[[ Dataset records open ]]
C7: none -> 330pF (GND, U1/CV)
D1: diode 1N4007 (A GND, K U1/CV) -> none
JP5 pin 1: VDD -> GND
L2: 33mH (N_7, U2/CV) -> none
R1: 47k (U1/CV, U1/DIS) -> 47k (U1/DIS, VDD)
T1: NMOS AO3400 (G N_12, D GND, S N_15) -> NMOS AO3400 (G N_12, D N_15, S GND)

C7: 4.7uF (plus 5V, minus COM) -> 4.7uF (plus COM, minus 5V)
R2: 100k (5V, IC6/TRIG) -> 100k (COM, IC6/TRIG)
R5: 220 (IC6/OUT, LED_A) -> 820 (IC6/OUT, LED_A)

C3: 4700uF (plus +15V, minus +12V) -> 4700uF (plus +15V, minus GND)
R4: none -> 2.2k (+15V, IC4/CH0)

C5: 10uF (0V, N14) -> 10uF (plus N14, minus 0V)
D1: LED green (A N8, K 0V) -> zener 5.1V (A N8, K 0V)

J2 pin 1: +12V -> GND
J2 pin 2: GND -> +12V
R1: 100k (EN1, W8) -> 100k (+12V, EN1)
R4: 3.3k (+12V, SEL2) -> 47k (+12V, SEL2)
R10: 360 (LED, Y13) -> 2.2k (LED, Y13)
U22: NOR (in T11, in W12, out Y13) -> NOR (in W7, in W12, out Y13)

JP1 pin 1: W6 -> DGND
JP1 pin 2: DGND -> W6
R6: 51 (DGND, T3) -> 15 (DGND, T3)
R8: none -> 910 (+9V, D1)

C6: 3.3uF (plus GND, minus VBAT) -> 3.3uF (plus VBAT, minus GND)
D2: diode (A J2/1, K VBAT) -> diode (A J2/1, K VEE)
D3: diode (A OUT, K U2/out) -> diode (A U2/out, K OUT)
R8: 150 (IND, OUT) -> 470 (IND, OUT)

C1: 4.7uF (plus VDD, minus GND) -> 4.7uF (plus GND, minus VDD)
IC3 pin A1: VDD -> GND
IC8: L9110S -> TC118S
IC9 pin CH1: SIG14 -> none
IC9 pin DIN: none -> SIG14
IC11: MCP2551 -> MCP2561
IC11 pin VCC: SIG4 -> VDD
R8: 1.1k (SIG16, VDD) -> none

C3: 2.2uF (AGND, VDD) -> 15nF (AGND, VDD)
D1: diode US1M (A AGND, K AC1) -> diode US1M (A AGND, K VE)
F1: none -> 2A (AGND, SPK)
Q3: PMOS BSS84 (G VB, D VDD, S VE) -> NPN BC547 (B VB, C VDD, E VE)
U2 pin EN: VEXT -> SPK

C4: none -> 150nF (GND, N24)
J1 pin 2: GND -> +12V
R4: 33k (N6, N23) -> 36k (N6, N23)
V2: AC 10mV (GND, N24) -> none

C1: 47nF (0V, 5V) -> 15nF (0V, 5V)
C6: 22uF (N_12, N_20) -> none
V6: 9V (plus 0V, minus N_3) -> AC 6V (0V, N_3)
[[ Dataset records closed ]]
■ Exercise brief
From the listing, copy each line containing the word "AGND".

■ Your response
C3: 2.2uF (AGND, VDD) -> 15nF (AGND, VDD)
D1: diode US1M (A AGND, K AC1) -> diode US1M (A AGND, K VE)
F1: none -> 2A (AGND, SPK)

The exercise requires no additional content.